⟨
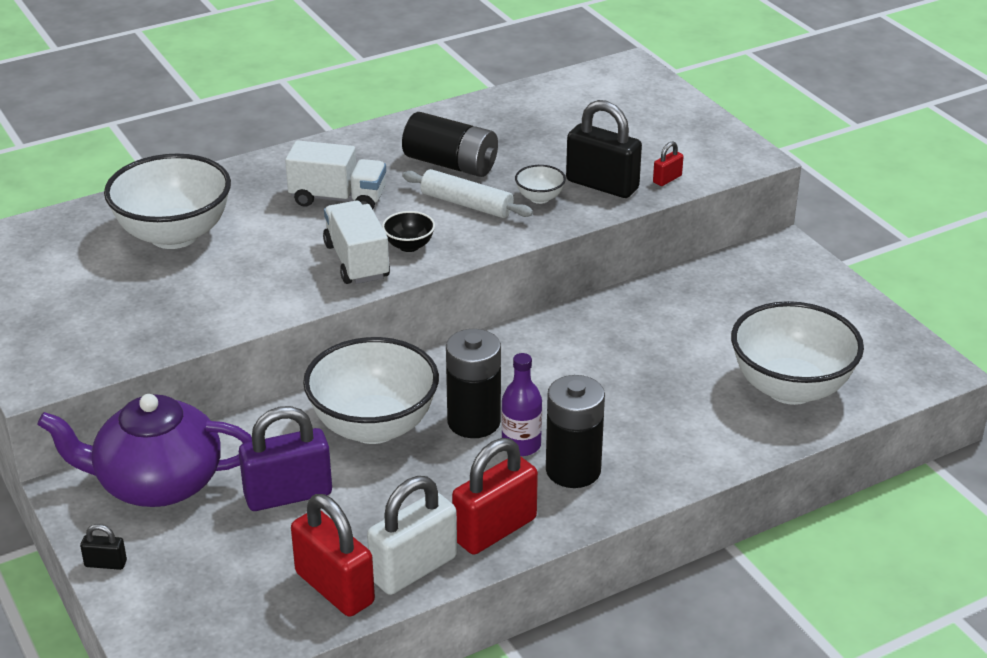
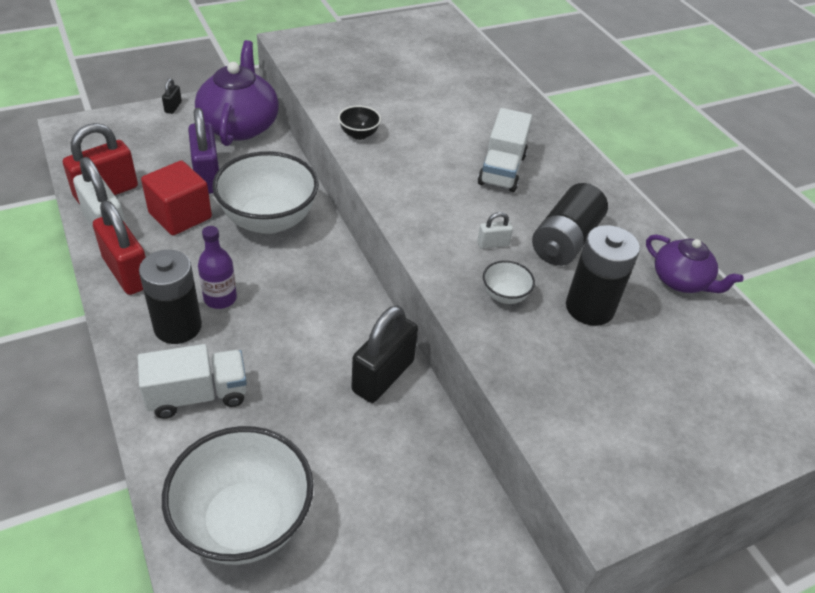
camera: 90 degrees right, 10 degrees up
(174, 235) = (450, 92): white bowl -> none
(356, 261) = (405, 173): white truck -> white truck (197, 395)
(377, 505) = (180, 215): none -> red cube
(409, 246) = (425, 203): black bowl -> black bowl (359, 134)
(466, 204) = (493, 244): white rolling pin -> white padlock
(474, 421) = (258, 274): black battery -> black battery (589, 308)
(492, 108) = (681, 281): none -> purple teapot
(602, 185) = (532, 348): black padlock -> black padlock (383, 376)
(667, 179) = (547, 408): red padlock -> none

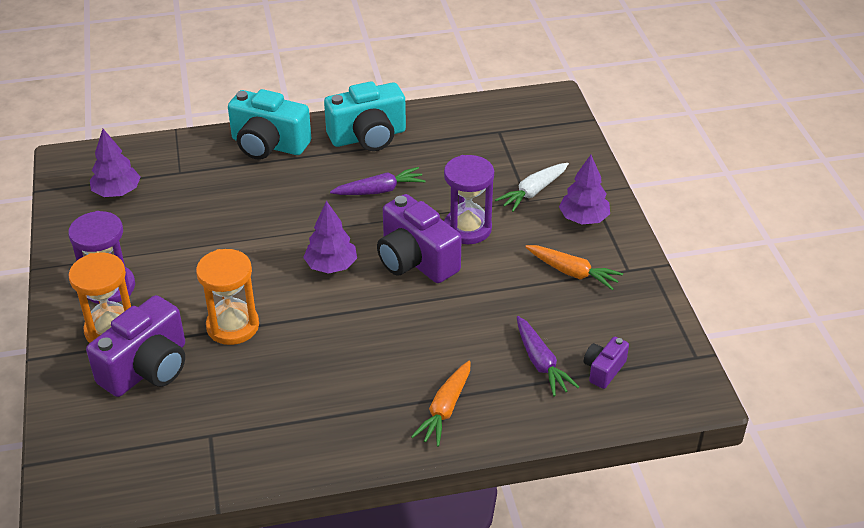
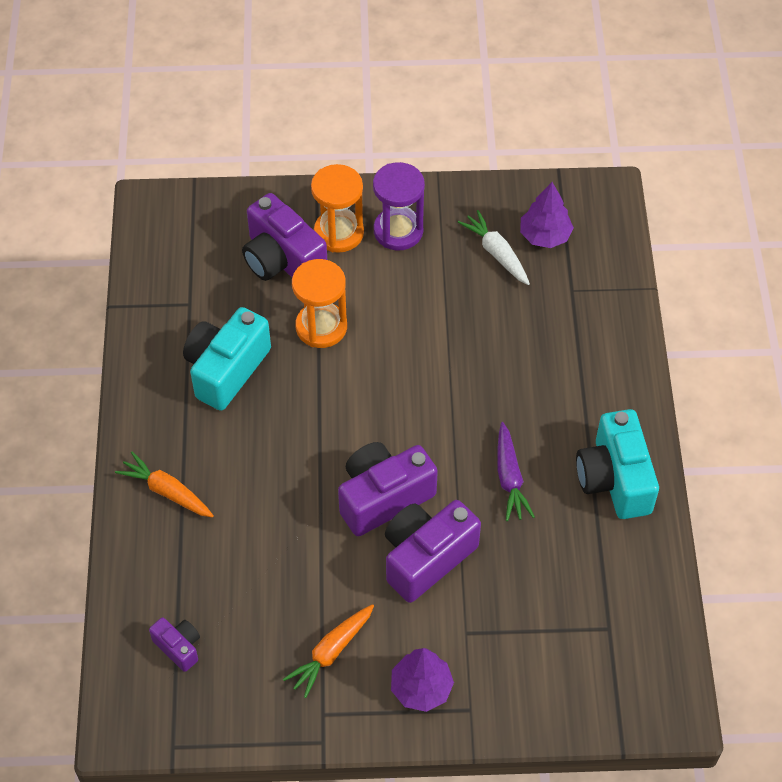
camera: 100 degrees right, 15 degrees up
(268, 145) = (611, 375): turquoise camera -> turquoise camera (226, 369)
(331, 266) = (390, 417): purple tree -> none
(467, 228) = (426, 558): purple hourglass -> purple camera
(533, 192) = (481, 643): white carrot -> white carrot (496, 253)
(540, 362) = (205, 589): purple carrot -> none

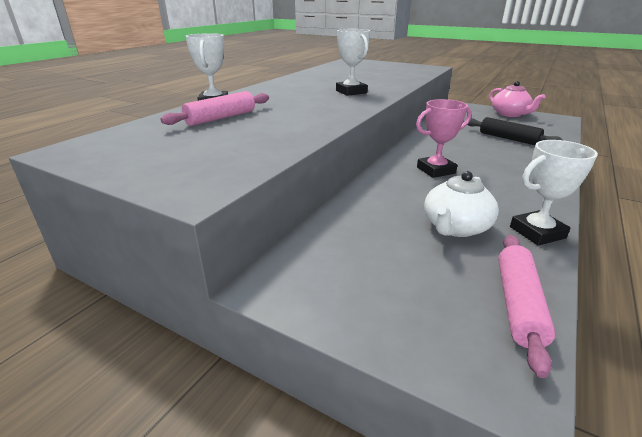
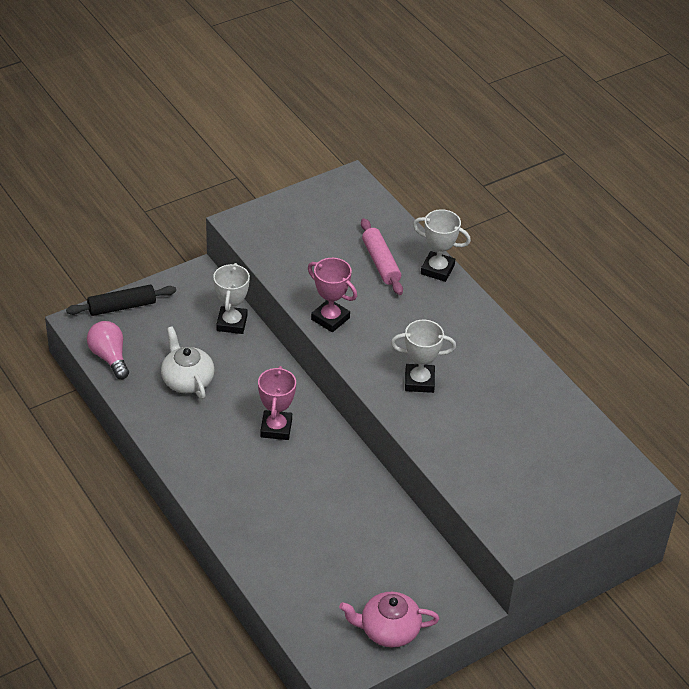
camera: 115 degrees right, 15 degrees up
(324, 120) = (330, 318): none -> pink trophy
(508, 138) = (307, 547): black rolling pin -> black rolling pin (122, 306)
(517, 304) = (109, 357): pink rolling pin -> pink light bulb
(537, 232) = (149, 416): white trophy -> white trophy (232, 323)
⟩
[WHAT YOU ARE ASKED TO DO] If a line in the records above holds the string "white", copy it out.

[SOLVED EXERCISE]
(174, 235) = (450, 92): white bowl -> none
(356, 261) = (405, 173): white truck -> white truck (197, 395)
(466, 204) = (493, 244): white rolling pin -> white padlock
(533, 192) = (481, 643): white carrot -> white carrot (496, 253)
(537, 232) = (149, 416): white trophy -> white trophy (232, 323)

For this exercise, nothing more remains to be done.